Task goal
Each line below that contains the word "diode" must be copied.

Excerpted records
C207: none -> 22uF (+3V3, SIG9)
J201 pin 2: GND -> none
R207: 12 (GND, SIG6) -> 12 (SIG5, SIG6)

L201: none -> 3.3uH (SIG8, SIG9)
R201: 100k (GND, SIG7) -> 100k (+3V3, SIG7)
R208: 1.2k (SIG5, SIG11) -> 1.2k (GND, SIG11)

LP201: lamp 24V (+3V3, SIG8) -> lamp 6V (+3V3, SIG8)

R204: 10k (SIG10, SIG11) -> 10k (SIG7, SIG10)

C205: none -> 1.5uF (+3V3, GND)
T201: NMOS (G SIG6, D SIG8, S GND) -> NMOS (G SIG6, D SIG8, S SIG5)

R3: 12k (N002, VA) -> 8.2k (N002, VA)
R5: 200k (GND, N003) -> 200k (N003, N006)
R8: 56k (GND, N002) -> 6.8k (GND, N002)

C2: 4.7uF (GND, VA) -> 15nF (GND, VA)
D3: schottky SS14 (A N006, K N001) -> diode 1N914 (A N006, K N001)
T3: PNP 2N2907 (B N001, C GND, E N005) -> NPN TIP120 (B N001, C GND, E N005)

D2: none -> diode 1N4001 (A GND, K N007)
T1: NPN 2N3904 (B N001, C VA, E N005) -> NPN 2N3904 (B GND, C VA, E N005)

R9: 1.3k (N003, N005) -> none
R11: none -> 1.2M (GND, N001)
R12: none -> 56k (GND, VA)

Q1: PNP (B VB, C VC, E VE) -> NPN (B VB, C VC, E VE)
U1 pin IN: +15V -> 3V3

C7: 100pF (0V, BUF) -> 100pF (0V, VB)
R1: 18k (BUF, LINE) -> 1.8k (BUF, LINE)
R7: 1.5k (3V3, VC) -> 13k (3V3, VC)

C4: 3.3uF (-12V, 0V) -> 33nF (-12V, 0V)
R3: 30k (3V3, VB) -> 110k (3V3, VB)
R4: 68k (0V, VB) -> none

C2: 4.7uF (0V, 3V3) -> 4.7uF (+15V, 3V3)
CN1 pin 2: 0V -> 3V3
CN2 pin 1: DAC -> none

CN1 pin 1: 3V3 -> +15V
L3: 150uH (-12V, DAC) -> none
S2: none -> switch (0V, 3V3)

Answer to this problem
D3: schottky SS14 (A N006, K N001) -> diode 1N914 (A N006, K N001)
D2: none -> diode 1N4001 (A GND, K N007)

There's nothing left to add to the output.